Work instruction: With all images left out, restate the records below exactly as written.

= Beginning of Section =

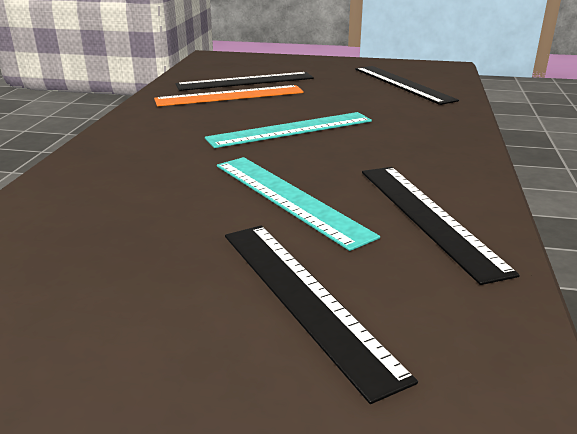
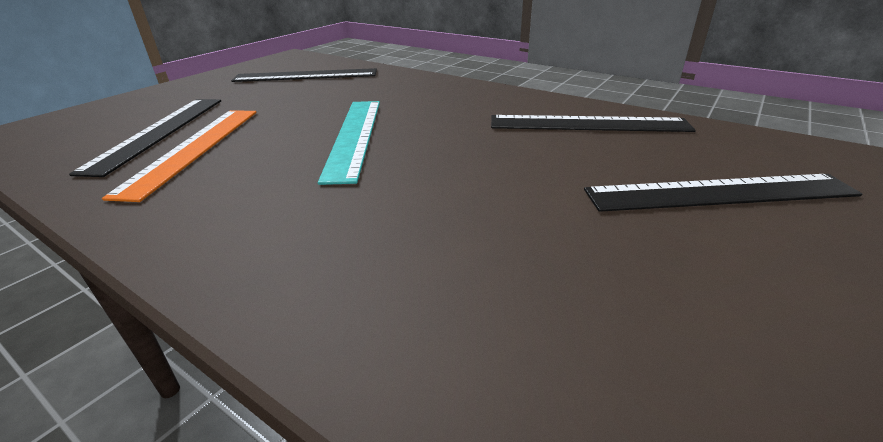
camera: 65 degrees left, 5 degrees up
(288, 198) = (525, 166): turquoise ruler -> none

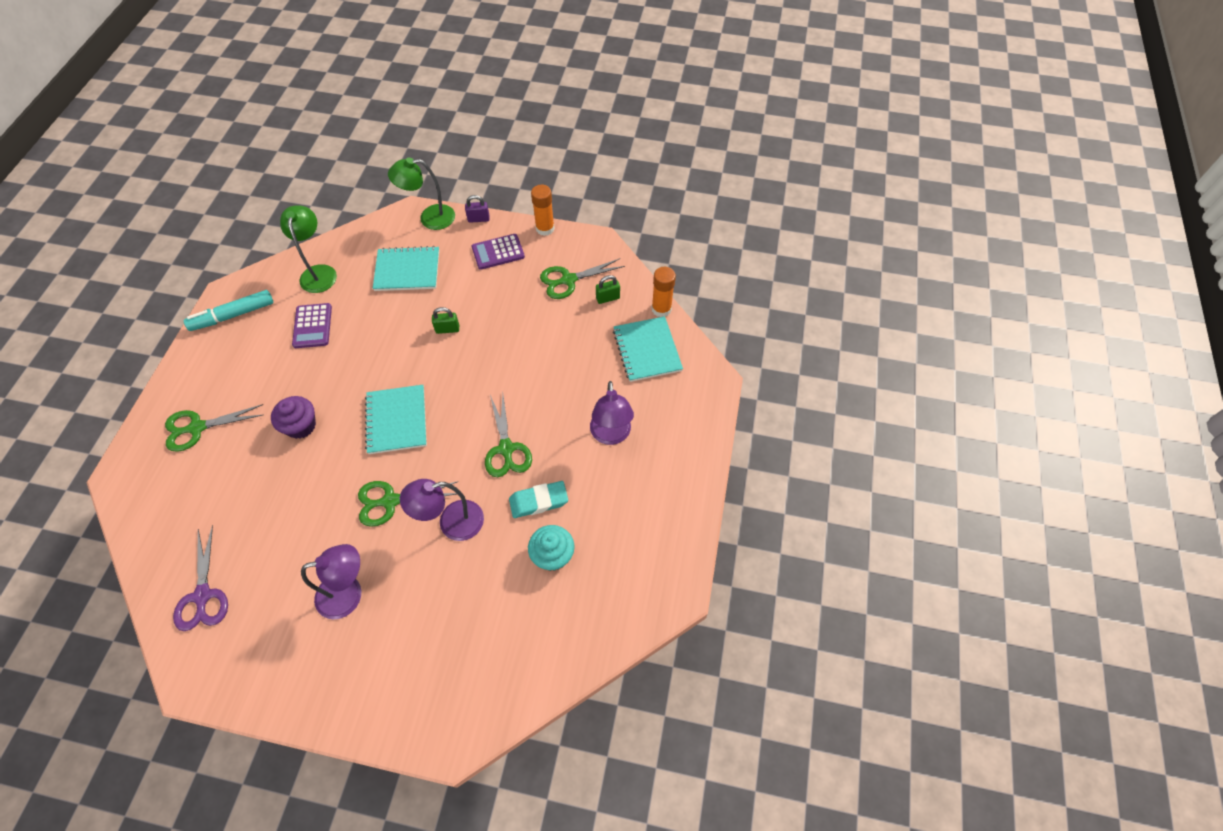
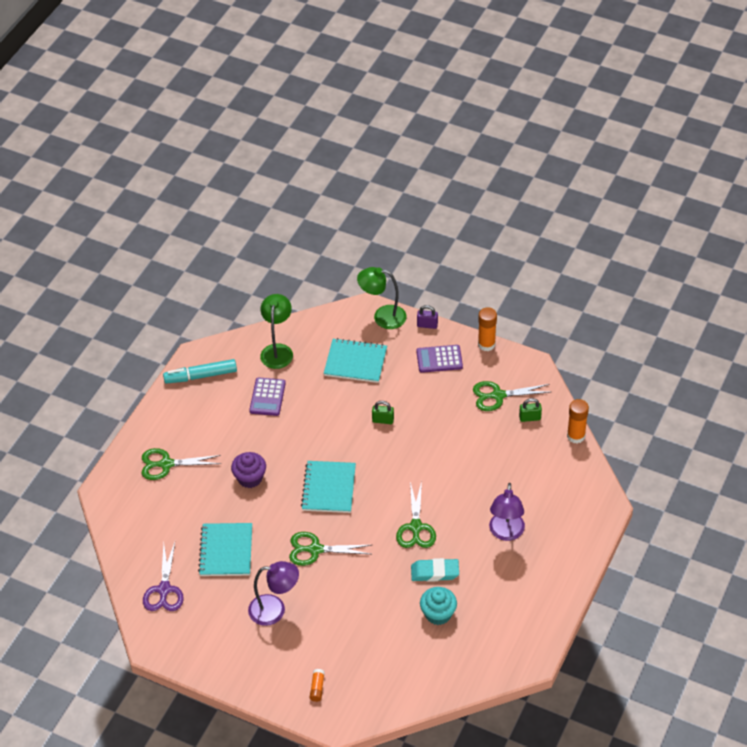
camera: 15 degrees right, 10 degrees down
(417, 695) = (317, 688): none -> orange glue stick
(452, 523) = (362, 575): purple lamp -> none
(647, 350) = (554, 469): turquoise notebook -> turquoise notebook (226, 551)

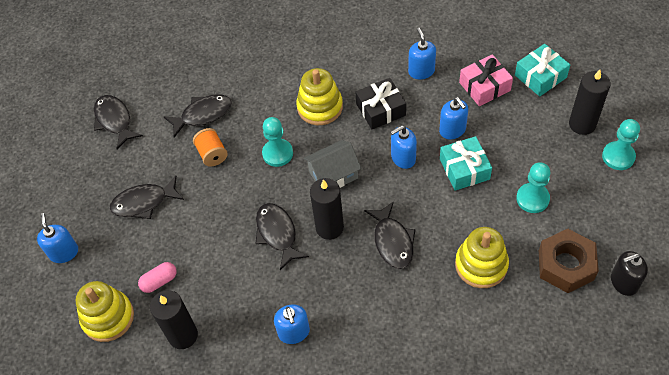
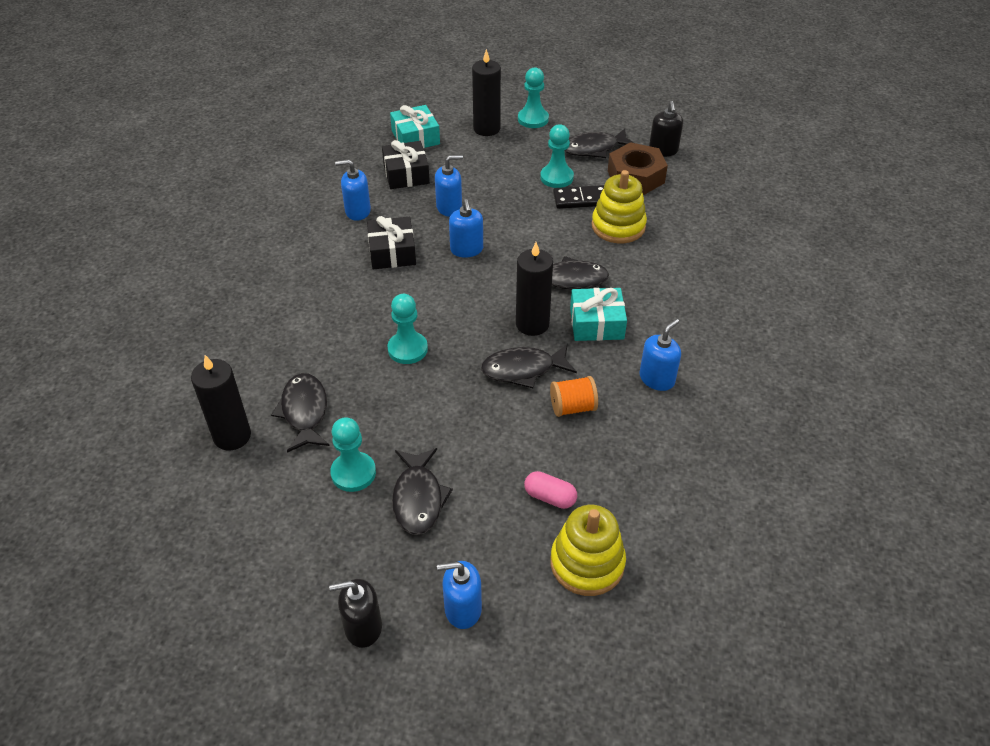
camera: 80 degrees left, 10 degrees down
(45, 203) = (363, 627): none -> black soap dispenser
(114, 120) = (254, 516): black fish -> black fish (594, 149)
(157, 159) = (353, 473): none -> turquoise pawn
(159, 281) = (550, 497): pink capsule -> pink capsule turned 45 degrees counterclockwise
(183, 335) = (635, 483): black candle -> black candle (232, 436)
(212, 154) = (375, 412): orange spool -> orange spool (572, 407)
(294, 332) = (657, 379): blue soap dispenser -> blue soap dispenser turned 45 degrees counterclockwise
(320, 107) = (359, 299): yellow stacking toy -> none
(333, 175) = (462, 307): grey house -> none
(464, 169) = (502, 211): turquoise gift -> turquoise gift (596, 323)
(484, 86) = (406, 174): pink gift -> black gift
(508, 226) = (581, 199): none -> black domino

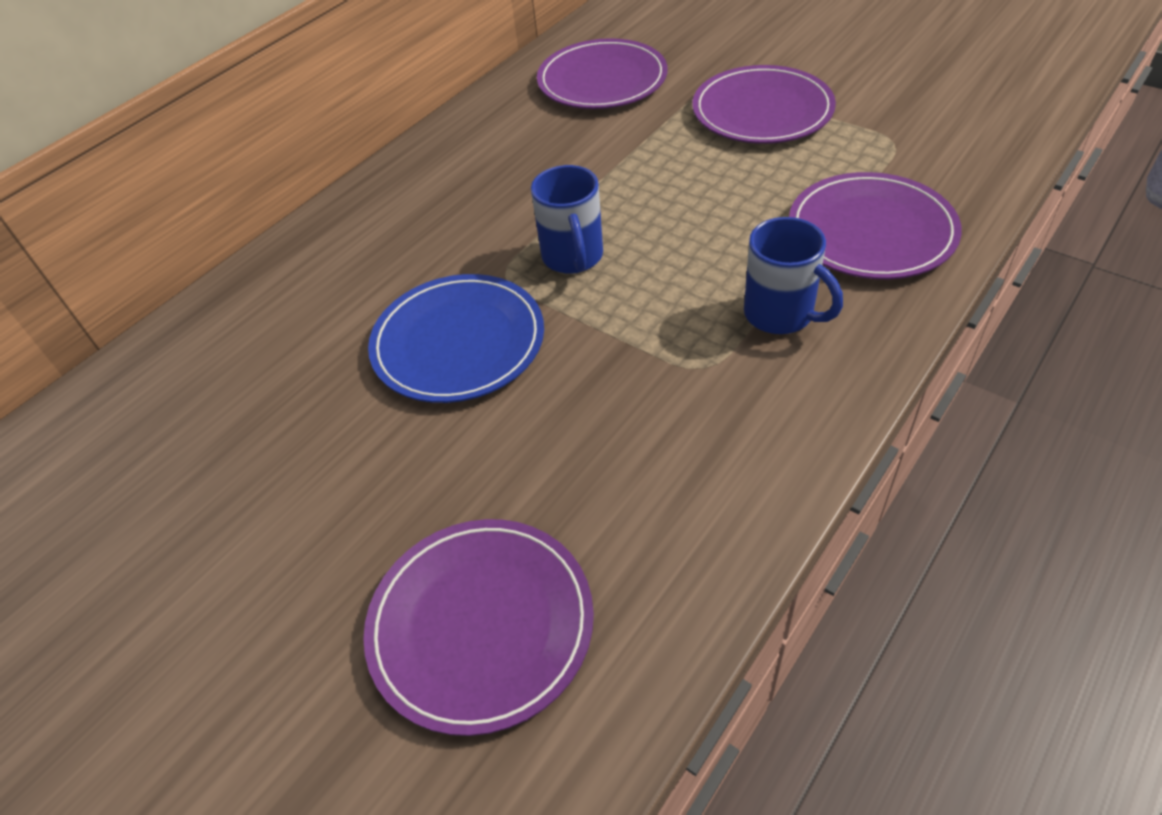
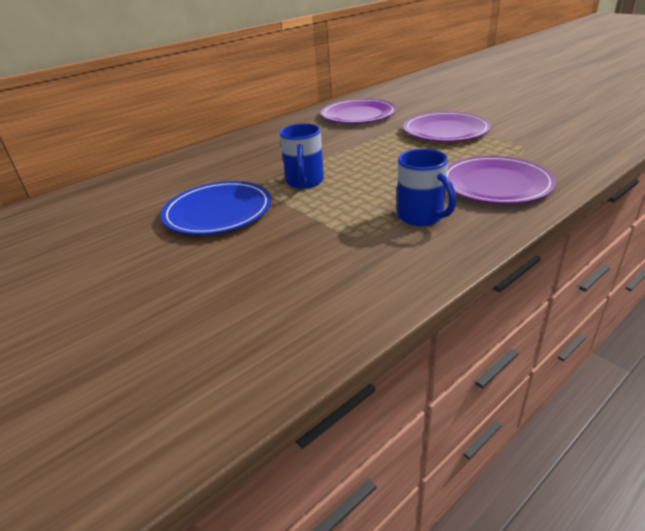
camera: 10 degrees right, 15 degrees down
(481, 625) = (147, 351): purple plate -> none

= End of Section =

Answer to the exercise:
camera: 65 degrees left, 5 degrees up
(288, 198) = (525, 166): turquoise ruler -> none

camera: 15 degrees right, 10 degrees down
(417, 695) = (317, 688): none -> orange glue stick
(452, 523) = (362, 575): purple lamp -> none
(647, 350) = (554, 469): turquoise notebook -> turquoise notebook (226, 551)

camera: 80 degrees left, 10 degrees down
(45, 203) = (363, 627): none -> black soap dispenser
(114, 120) = (254, 516): black fish -> black fish (594, 149)
(157, 159) = (353, 473): none -> turquoise pawn
(159, 281) = (550, 497): pink capsule -> pink capsule turned 45 degrees counterclockwise
(183, 335) = (635, 483): black candle -> black candle (232, 436)
(212, 154) = (375, 412): orange spool -> orange spool (572, 407)
(294, 332) = (657, 379): blue soap dispenser -> blue soap dispenser turned 45 degrees counterclockwise
(320, 107) = (359, 299): yellow stacking toy -> none
(333, 175) = (462, 307): grey house -> none
(464, 169) = (502, 211): turquoise gift -> turquoise gift (596, 323)
(484, 86) = (406, 174): pink gift -> black gift
(508, 226) = (581, 199): none -> black domino

camera: 10 degrees right, 15 degrees down
(481, 625) = (147, 351): purple plate -> none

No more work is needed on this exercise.